What follows is a set of records; give them all back exactly.

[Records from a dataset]
╔══

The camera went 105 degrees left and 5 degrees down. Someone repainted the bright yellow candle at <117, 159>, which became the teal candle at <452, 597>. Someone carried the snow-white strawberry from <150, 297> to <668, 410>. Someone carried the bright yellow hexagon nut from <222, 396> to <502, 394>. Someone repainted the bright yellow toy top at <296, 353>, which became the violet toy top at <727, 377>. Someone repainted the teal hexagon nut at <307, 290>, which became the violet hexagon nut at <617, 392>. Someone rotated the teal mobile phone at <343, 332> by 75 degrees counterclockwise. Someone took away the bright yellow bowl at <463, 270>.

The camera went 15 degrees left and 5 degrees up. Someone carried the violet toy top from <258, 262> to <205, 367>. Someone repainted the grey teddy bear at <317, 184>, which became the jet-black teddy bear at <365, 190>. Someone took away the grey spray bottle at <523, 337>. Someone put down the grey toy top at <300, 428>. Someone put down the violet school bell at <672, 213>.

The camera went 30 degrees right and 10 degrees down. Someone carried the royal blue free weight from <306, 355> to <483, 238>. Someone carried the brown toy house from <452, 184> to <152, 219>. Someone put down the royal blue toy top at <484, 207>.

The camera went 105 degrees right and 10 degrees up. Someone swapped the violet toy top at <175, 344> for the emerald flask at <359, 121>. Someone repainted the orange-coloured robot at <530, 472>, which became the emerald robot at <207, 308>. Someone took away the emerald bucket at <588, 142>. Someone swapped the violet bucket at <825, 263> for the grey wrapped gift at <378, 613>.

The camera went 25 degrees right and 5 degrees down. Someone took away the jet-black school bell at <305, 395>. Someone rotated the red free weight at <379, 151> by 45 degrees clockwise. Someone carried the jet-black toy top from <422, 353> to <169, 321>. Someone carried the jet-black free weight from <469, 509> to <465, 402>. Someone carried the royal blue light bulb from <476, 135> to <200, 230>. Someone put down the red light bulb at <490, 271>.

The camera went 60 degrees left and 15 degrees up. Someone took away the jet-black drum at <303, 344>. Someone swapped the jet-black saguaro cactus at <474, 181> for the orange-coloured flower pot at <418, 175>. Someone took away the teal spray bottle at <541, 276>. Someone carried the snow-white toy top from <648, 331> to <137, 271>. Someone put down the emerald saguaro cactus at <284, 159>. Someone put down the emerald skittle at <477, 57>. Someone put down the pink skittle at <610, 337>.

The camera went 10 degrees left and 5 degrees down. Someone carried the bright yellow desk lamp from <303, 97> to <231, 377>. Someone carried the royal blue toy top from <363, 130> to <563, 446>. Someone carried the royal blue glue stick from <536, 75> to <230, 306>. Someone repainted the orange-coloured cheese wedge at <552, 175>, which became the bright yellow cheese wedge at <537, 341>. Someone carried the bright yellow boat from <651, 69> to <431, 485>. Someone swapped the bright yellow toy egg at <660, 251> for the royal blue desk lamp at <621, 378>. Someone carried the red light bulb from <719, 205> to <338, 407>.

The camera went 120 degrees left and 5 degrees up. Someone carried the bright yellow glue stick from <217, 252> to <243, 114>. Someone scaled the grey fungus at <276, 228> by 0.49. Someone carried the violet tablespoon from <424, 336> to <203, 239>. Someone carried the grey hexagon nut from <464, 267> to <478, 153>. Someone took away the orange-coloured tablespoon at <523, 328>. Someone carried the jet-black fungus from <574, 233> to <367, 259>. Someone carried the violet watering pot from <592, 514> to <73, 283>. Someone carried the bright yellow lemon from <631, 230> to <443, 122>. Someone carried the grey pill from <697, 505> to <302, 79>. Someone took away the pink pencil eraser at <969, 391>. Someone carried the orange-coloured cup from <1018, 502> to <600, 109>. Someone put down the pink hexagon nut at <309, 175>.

╚══

# [FINISHED EXERCISE]
The camera went 105 degrees left and 5 degrees down. Someone repainted the bright yellow candle at <117, 159>, which became the teal candle at <452, 597>. Someone carried the snow-white strawberry from <150, 297> to <668, 410>. Someone carried the bright yellow hexagon nut from <222, 396> to <502, 394>. Someone repainted the bright yellow toy top at <296, 353>, which became the violet toy top at <727, 377>. Someone repainted the teal hexagon nut at <307, 290>, which became the violet hexagon nut at <617, 392>. Someone rotated the teal mobile phone at <343, 332> by 75 degrees counterclockwise. Someone took away the bright yellow bowl at <463, 270>.

The camera went 15 degrees left and 5 degrees up. Someone carried the violet toy top from <258, 262> to <205, 367>. Someone repainted the grey teddy bear at <317, 184>, which became the jet-black teddy bear at <365, 190>. Someone took away the grey spray bottle at <523, 337>. Someone put down the grey toy top at <300, 428>. Someone put down the violet school bell at <672, 213>.

The camera went 30 degrees right and 10 degrees down. Someone carried the royal blue free weight from <306, 355> to <483, 238>. Someone carried the brown toy house from <452, 184> to <152, 219>. Someone put down the royal blue toy top at <484, 207>.

The camera went 105 degrees right and 10 degrees up. Someone swapped the violet toy top at <175, 344> for the emerald flask at <359, 121>. Someone repainted the orange-coloured robot at <530, 472>, which became the emerald robot at <207, 308>. Someone took away the emerald bucket at <588, 142>. Someone swapped the violet bucket at <825, 263> for the grey wrapped gift at <378, 613>.

The camera went 25 degrees right and 5 degrees down. Someone took away the jet-black school bell at <305, 395>. Someone rotated the red free weight at <379, 151> by 45 degrees clockwise. Someone carried the jet-black toy top from <422, 353> to <169, 321>. Someone carried the jet-black free weight from <469, 509> to <465, 402>. Someone carried the royal blue light bulb from <476, 135> to <200, 230>. Someone put down the red light bulb at <490, 271>.

The camera went 60 degrees left and 15 degrees up. Someone took away the jet-black drum at <303, 344>. Someone swapped the jet-black saguaro cactus at <474, 181> for the orange-coloured flower pot at <418, 175>. Someone took away the teal spray bottle at <541, 276>. Someone carried the snow-white toy top from <648, 331> to <137, 271>. Someone put down the emerald saguaro cactus at <284, 159>. Someone put down the emerald skittle at <477, 57>. Someone put down the pink skittle at <610, 337>.

The camera went 10 degrees left and 5 degrees down. Someone carried the bright yellow desk lamp from <303, 97> to <231, 377>. Someone carried the royal blue toy top from <363, 130> to <563, 446>. Someone carried the royal blue glue stick from <536, 75> to <230, 306>. Someone repainted the orange-coloured cheese wedge at <552, 175>, which became the bright yellow cheese wedge at <537, 341>. Someone carried the bright yellow boat from <651, 69> to <431, 485>. Someone swapped the bright yellow toy egg at <660, 251> for the royal blue desk lamp at <621, 378>. Someone carried the red light bulb from <719, 205> to <338, 407>.

The camera went 120 degrees left and 5 degrees up. Someone carried the bright yellow glue stick from <217, 252> to <243, 114>. Someone scaled the grey fungus at <276, 228> by 0.49. Someone carried the violet tablespoon from <424, 336> to <203, 239>. Someone carried the grey hexagon nut from <464, 267> to <478, 153>. Someone took away the orange-coloured tablespoon at <523, 328>. Someone carried the jet-black fungus from <574, 233> to <367, 259>. Someone carried the violet watering pot from <592, 514> to <73, 283>. Someone carried the bright yellow lemon from <631, 230> to <443, 122>. Someone carried the grey pill from <697, 505> to <302, 79>. Someone took away the pink pencil eraser at <969, 391>. Someone carried the orange-coloured cup from <1018, 502> to <600, 109>. Someone put down the pink hexagon nut at <309, 175>.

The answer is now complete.